═══ Data
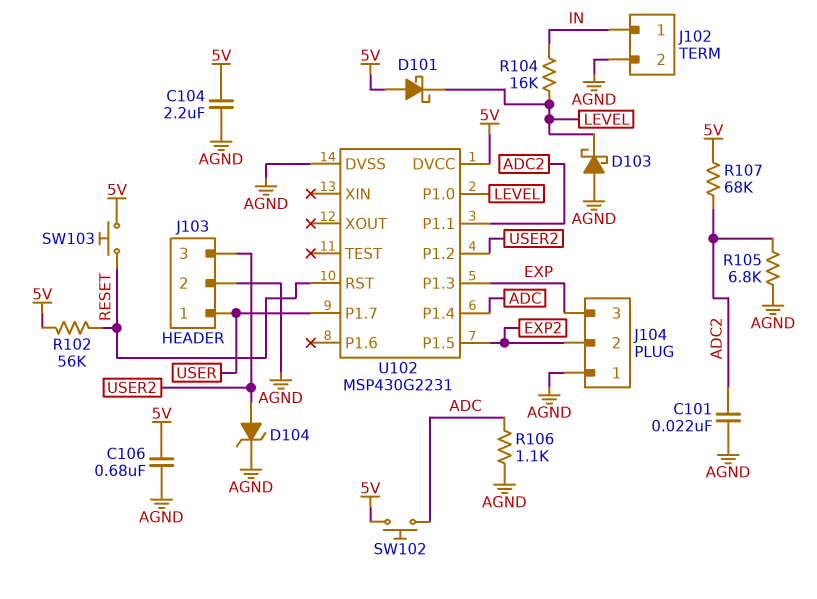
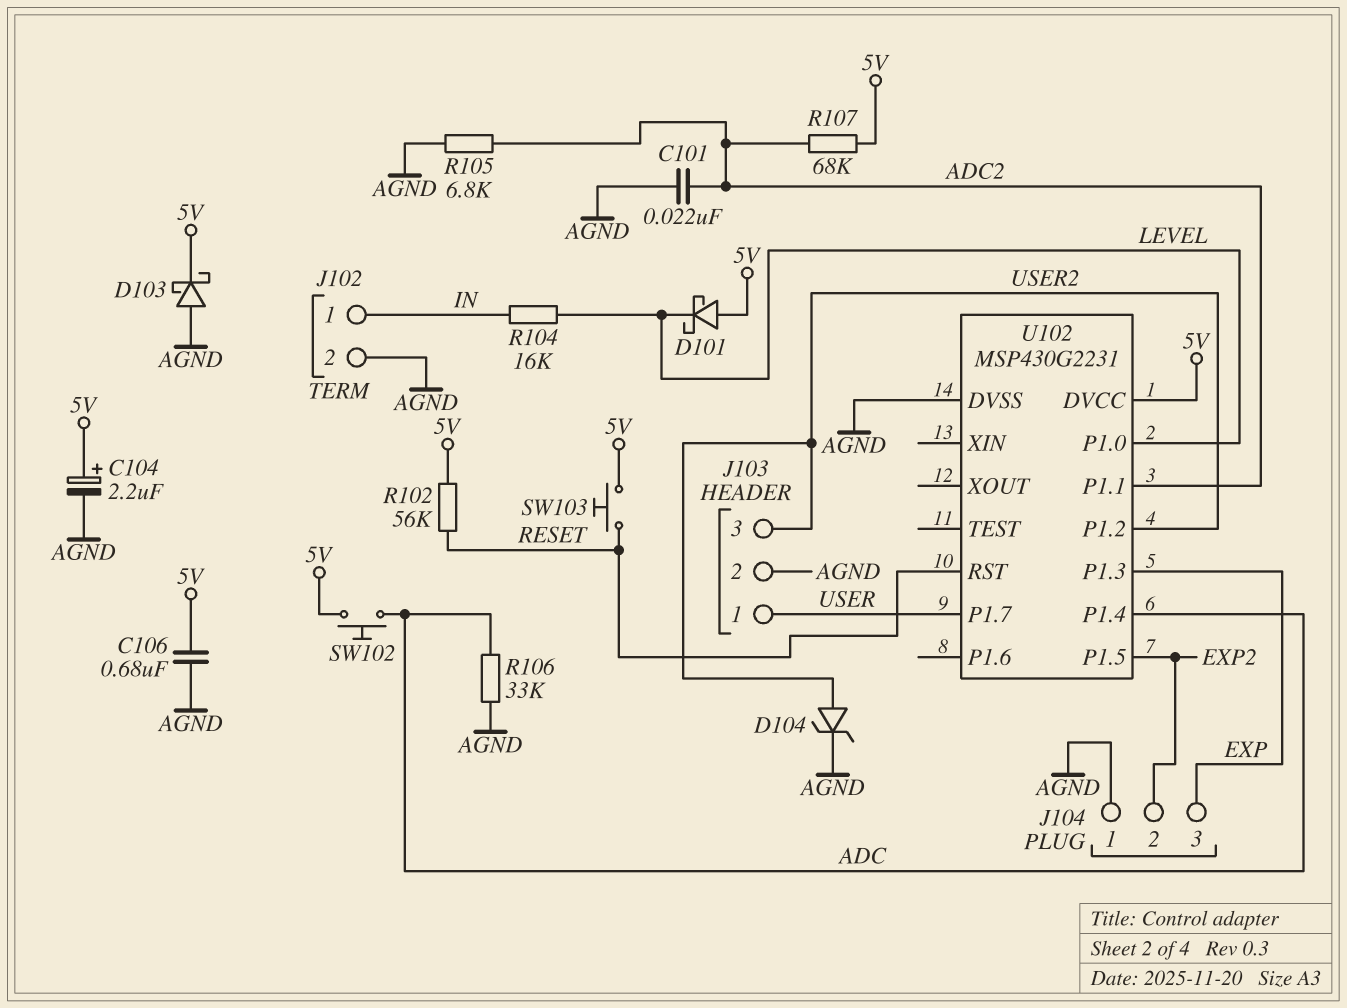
C104: 2.2uF (5V, AGND) -> 2.2uF (plus 5V, minus AGND)
D103: schottky (A AGND, K LEVEL) -> schottky (A AGND, K 5V)
R106: 1.1k (ADC, AGND) -> 33k (ADC, AGND)

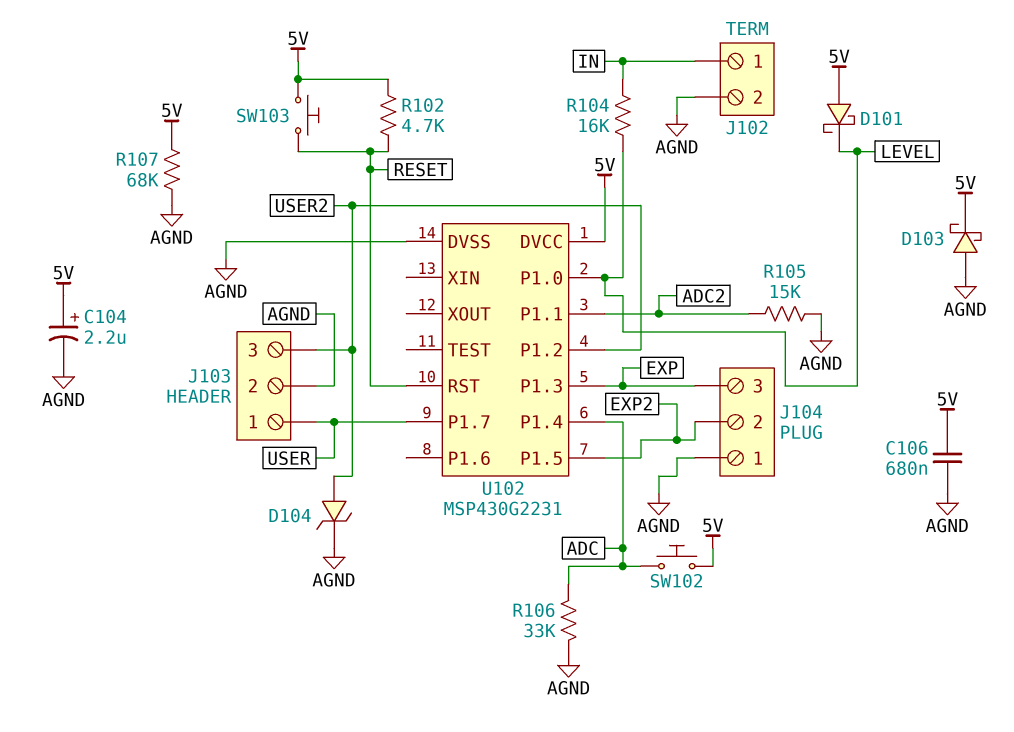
C101: 22nF (ADC2, AGND) -> none
R102: 56k (5V, RESET) -> 4.7k (5V, RESET)
R105: 6.8k (ADC2, AGND) -> 15k (ADC2, AGND)
R107: 68k (5V, ADC2) -> 68k (5V, AGND)

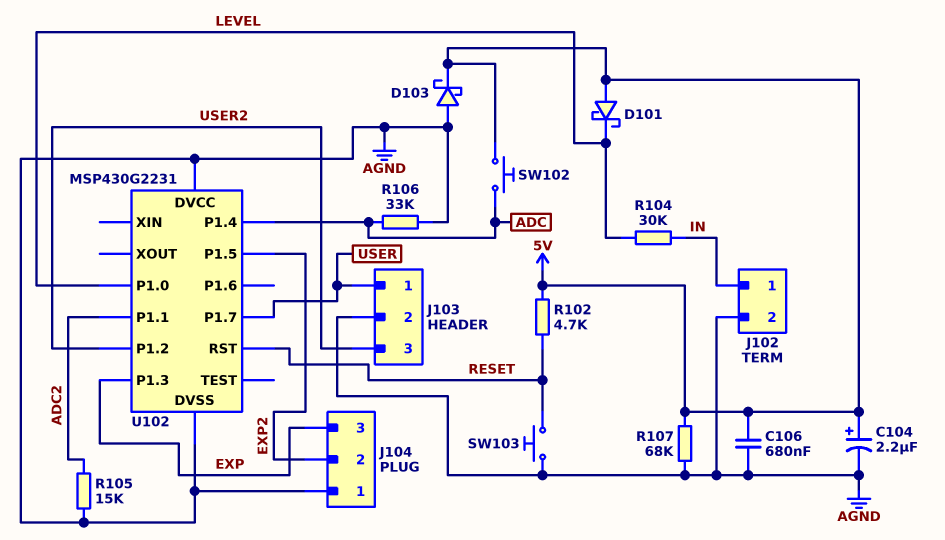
D104: zener (A USER2, K AGND) -> none
R104: 16k (IN, LEVEL) -> 30k (IN, LEVEL)
SW103: button (5V, RESET) -> button (AGND, RESET)
U102 pin DVCC: 5V -> AGND

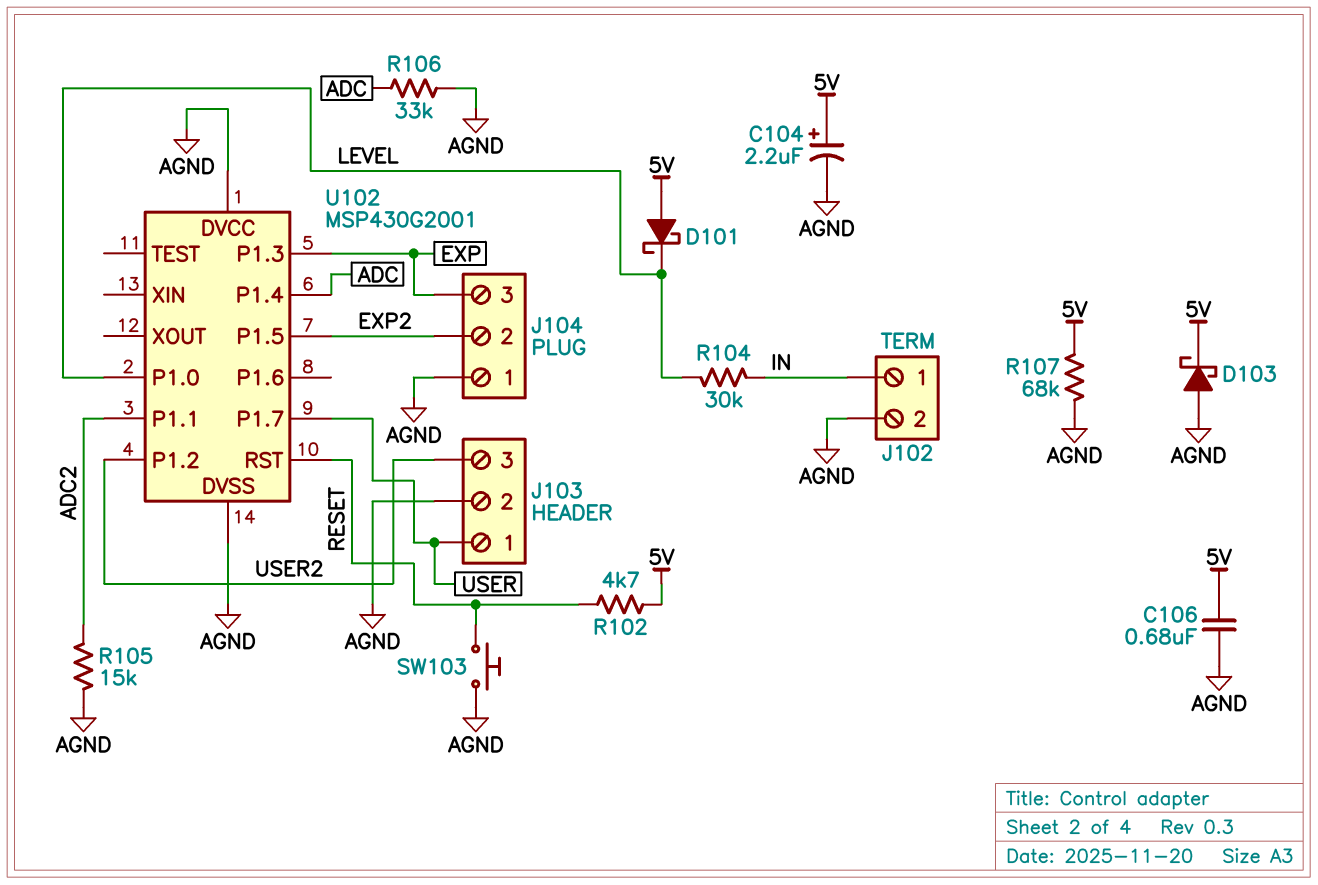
SW102: button (5V, ADC) -> none
U102: MSP430G2231 -> MSP430G2001

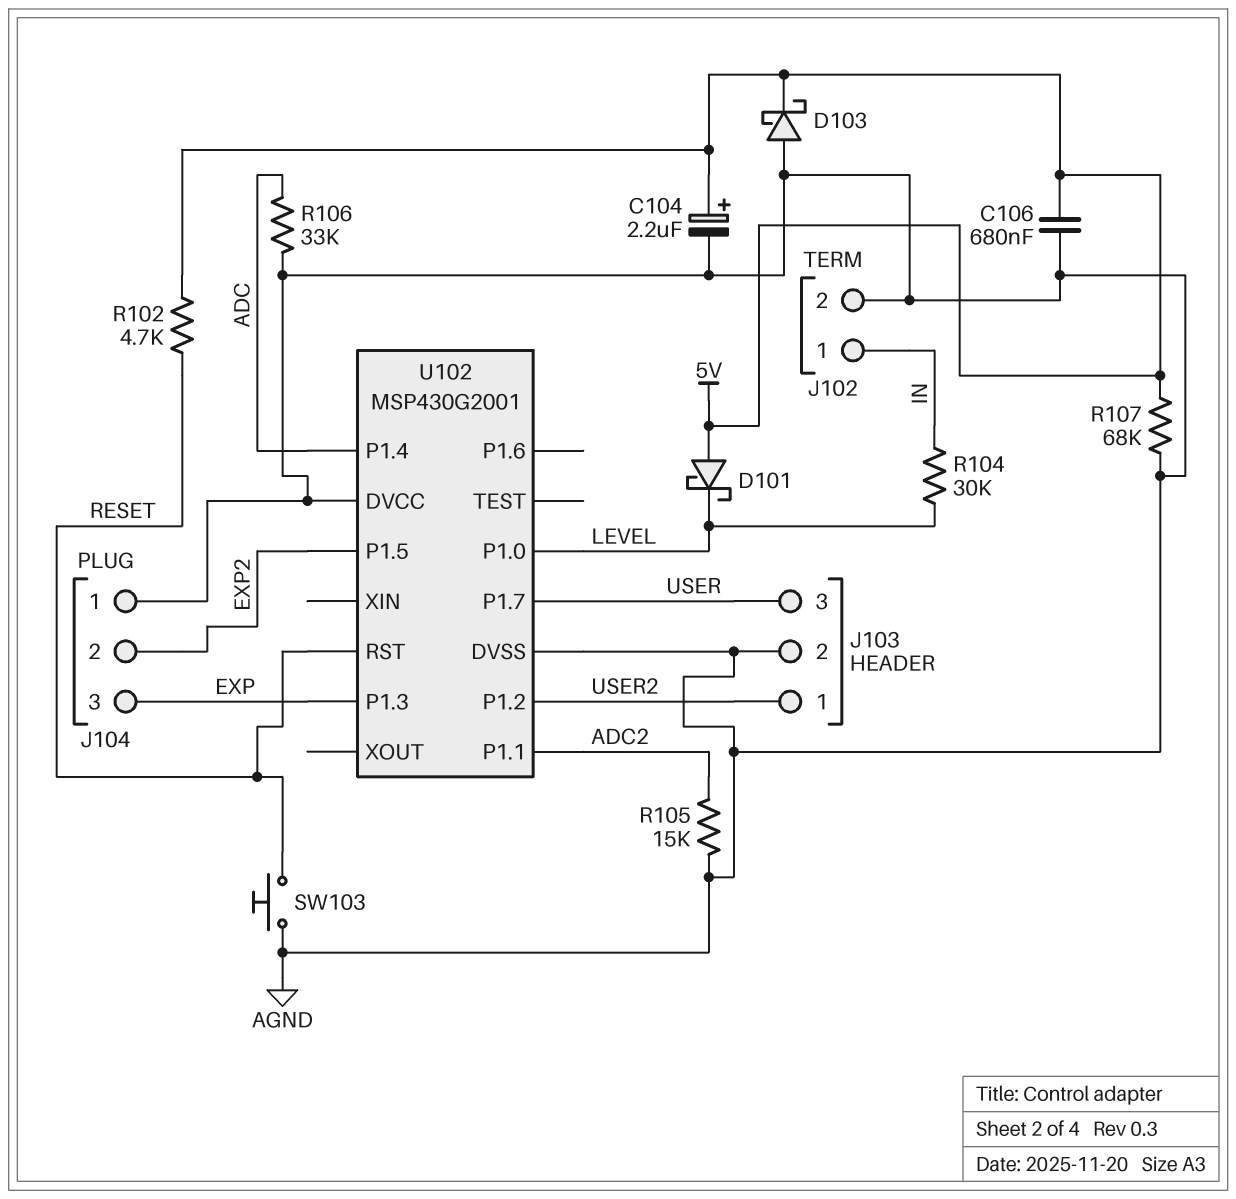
J103 pin 1: USER -> USER2
J103 pin 3: USER2 -> USER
══════
**About this exercise:**
Up to and including the line that holds "U102 pin DVCC: 5V -> AGND", restate word for word each line of the records from their start, and only those lines, leaving out the pictures.

**Solution for this problem:**
C104: 2.2uF (5V, AGND) -> 2.2uF (plus 5V, minus AGND)
D103: schottky (A AGND, K LEVEL) -> schottky (A AGND, K 5V)
R106: 1.1k (ADC, AGND) -> 33k (ADC, AGND)

C101: 22nF (ADC2, AGND) -> none
R102: 56k (5V, RESET) -> 4.7k (5V, RESET)
R105: 6.8k (ADC2, AGND) -> 15k (ADC2, AGND)
R107: 68k (5V, ADC2) -> 68k (5V, AGND)

D104: zener (A USER2, K AGND) -> none
R104: 16k (IN, LEVEL) -> 30k (IN, LEVEL)
SW103: button (5V, RESET) -> button (AGND, RESET)
U102 pin DVCC: 5V -> AGND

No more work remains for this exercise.